Object transformation records =
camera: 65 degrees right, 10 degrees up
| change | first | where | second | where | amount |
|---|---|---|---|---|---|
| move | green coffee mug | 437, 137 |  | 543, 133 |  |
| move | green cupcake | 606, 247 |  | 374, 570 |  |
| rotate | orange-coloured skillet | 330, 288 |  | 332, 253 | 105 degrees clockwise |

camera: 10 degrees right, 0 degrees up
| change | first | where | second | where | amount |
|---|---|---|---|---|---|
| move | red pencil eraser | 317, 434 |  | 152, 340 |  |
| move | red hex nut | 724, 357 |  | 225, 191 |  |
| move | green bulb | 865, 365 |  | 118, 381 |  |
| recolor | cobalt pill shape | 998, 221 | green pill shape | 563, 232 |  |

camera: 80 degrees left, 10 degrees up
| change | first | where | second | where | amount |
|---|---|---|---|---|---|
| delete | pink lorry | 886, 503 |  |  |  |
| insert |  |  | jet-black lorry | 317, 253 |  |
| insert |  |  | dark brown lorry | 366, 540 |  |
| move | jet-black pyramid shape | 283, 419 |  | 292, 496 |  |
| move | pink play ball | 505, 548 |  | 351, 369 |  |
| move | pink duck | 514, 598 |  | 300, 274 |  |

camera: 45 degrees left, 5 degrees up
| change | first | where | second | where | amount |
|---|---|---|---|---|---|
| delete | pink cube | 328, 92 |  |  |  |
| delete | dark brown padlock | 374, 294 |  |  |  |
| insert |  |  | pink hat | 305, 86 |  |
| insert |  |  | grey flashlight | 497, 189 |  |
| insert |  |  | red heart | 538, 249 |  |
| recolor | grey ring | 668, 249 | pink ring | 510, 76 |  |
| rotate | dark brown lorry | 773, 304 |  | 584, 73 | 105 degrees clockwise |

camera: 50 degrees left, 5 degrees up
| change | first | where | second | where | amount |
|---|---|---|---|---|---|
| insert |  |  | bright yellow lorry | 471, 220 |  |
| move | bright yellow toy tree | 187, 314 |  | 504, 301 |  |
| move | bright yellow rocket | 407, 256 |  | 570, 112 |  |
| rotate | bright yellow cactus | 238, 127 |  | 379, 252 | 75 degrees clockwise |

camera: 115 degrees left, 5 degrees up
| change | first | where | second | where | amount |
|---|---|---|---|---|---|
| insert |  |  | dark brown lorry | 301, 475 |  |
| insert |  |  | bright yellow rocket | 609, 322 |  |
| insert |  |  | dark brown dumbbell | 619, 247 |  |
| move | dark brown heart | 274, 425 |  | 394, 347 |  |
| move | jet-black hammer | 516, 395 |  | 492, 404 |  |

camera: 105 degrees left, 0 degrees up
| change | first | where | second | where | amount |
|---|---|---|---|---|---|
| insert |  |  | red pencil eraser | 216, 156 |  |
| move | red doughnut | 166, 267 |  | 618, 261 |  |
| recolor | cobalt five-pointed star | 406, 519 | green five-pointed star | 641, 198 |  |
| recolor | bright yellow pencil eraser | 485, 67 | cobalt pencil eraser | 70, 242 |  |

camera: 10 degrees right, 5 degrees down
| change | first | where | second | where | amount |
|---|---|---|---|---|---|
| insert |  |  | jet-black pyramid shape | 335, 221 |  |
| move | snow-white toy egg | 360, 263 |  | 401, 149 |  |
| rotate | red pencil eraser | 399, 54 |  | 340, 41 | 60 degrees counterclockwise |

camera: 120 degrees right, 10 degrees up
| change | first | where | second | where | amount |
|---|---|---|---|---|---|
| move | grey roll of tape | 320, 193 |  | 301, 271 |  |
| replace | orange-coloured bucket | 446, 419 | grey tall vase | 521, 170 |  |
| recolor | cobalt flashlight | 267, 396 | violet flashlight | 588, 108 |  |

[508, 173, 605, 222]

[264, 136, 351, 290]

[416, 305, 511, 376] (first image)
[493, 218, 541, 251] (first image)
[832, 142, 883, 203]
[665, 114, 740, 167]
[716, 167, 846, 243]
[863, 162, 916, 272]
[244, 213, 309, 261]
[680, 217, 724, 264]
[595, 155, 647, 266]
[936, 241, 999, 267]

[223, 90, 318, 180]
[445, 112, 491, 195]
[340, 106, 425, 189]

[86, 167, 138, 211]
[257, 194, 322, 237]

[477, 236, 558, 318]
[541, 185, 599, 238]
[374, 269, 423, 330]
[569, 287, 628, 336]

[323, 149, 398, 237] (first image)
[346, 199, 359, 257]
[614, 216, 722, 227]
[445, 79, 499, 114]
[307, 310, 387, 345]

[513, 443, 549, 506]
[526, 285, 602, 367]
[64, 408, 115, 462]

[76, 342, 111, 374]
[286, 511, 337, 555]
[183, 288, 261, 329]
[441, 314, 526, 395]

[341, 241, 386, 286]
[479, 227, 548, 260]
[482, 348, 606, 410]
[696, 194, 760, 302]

What you need to do =
Would you retype the lines above from the one with "[665, 114, 740, 167]" down to the one with "[257, 194, 322, 237]", word for word, both ends included and no other lines?

Written response =
[665, 114, 740, 167]
[716, 167, 846, 243]
[863, 162, 916, 272]
[244, 213, 309, 261]
[680, 217, 724, 264]
[595, 155, 647, 266]
[936, 241, 999, 267]

[223, 90, 318, 180]
[445, 112, 491, 195]
[340, 106, 425, 189]

[86, 167, 138, 211]
[257, 194, 322, 237]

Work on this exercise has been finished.